START Material provided

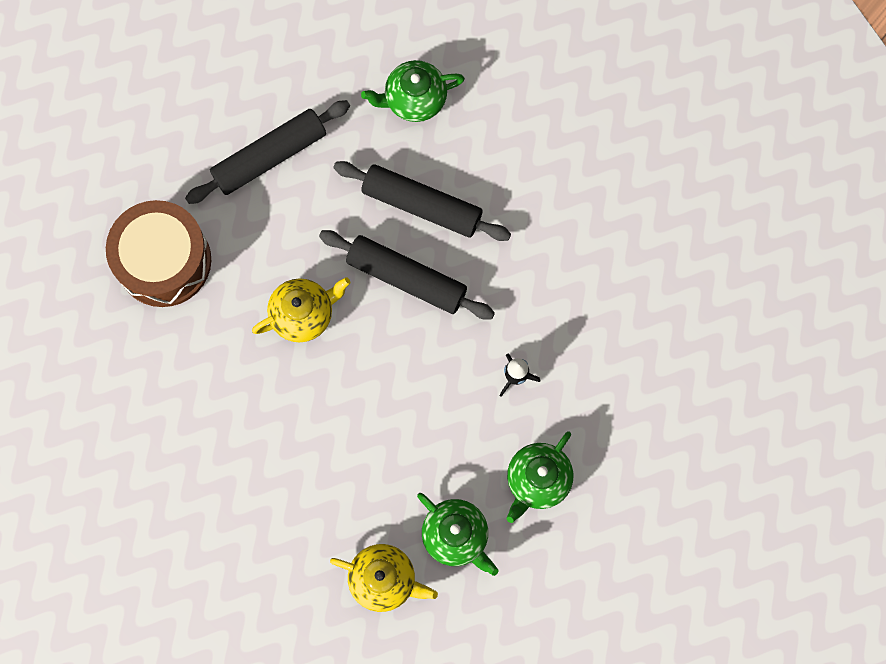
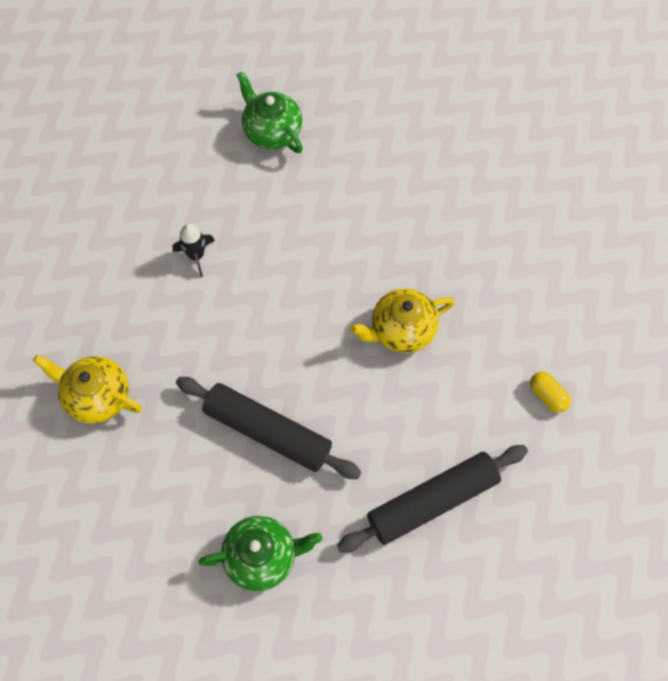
camera: 175 degrees left, 10 degrees down
brown drum [106,200,211,307] -> yellow capsule [530,372,571,413]
black rolling pin [319,230,495,319] -> none
yellow teapot [330,544,438,612] -> yellow teapot moved to [33,355,142,424]
green teapot [507,432,573,523] -> none

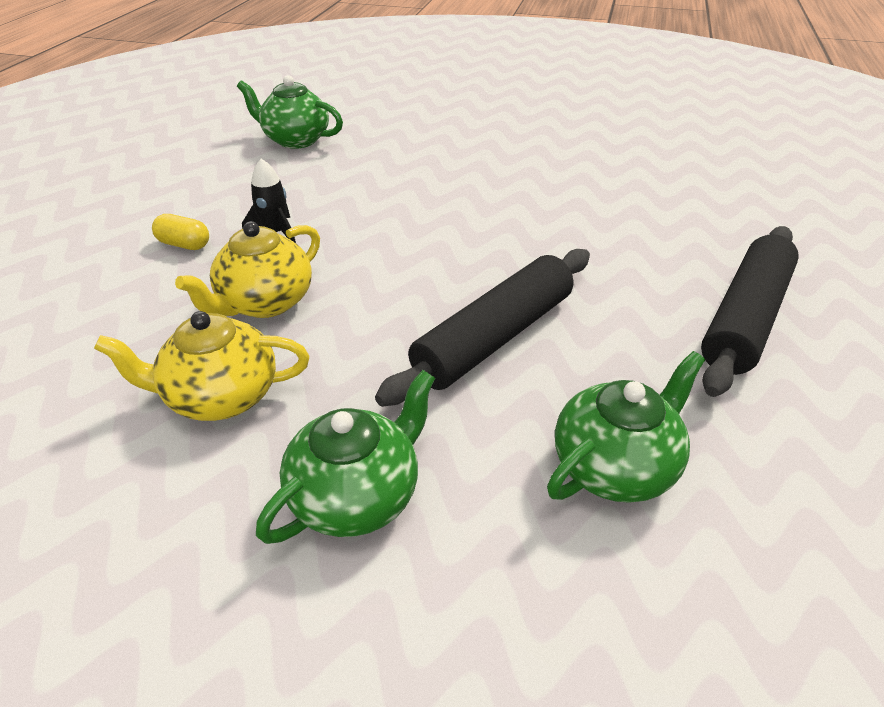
camera: 30 degrees left, 25 degrees down
black rolling pin [176,377,361,479] -> black rolling pin turned 45 degrees counterclockwise [375,249,590,407]
yellow teapot [350,288,455,353] -> yellow teapot moved to [175,221,320,318]
yellow capsule [530,372,571,413] -> yellow capsule moved to [152,214,209,250]
none -> green teapot [256,370,436,544]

END Material provided

Exercise description: Would you retype exactly the lines above, from the line with "black rolling pin [176,377,361,479]" to the line with "yellow capsule [530,372,571,413] ->", with both end lines kept and nothing more?

Solved problem:
black rolling pin [176,377,361,479] -> black rolling pin turned 45 degrees counterclockwise [375,249,590,407]
yellow teapot [350,288,455,353] -> yellow teapot moved to [175,221,320,318]
yellow capsule [530,372,571,413] -> yellow capsule moved to [152,214,209,250]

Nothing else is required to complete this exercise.